'''

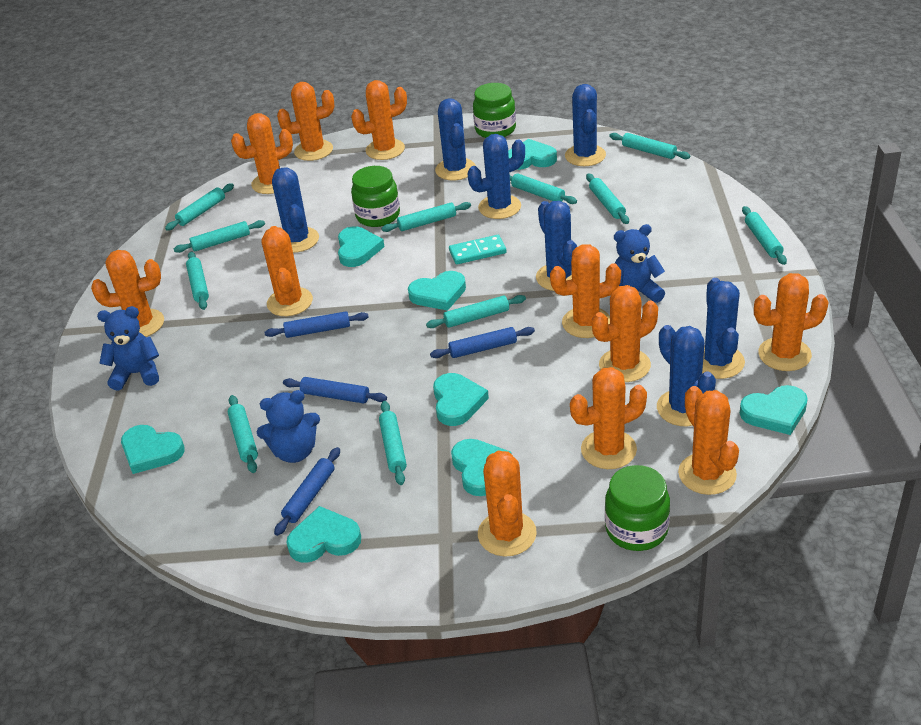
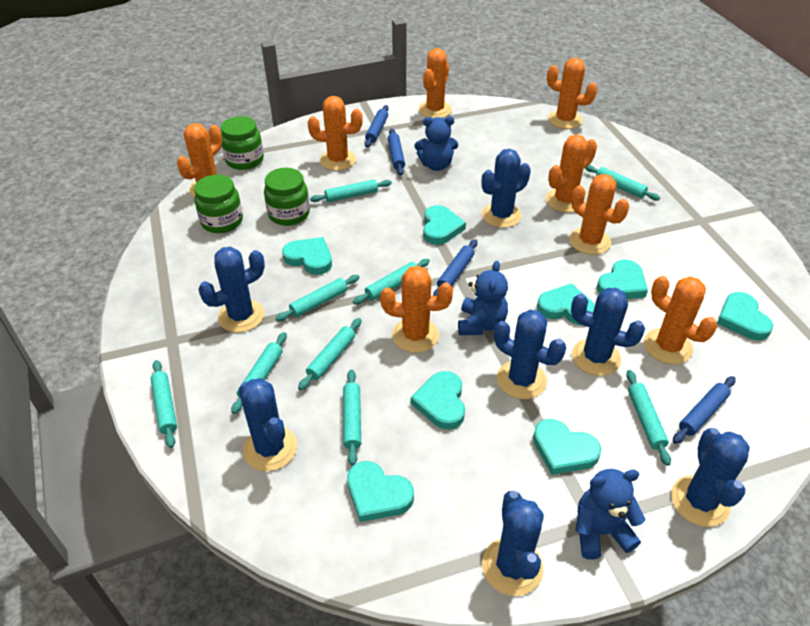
orange cactus: 11 -> 8
turquoise domino: 1 -> 0
turquoise rolling pin: 11 -> 9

'''

Reproduce the full listing verbatim so that only the pictures are missing.

• TASK RESULT:
orange cactus: 11 -> 8
turquoise domino: 1 -> 0
turquoise rolling pin: 11 -> 9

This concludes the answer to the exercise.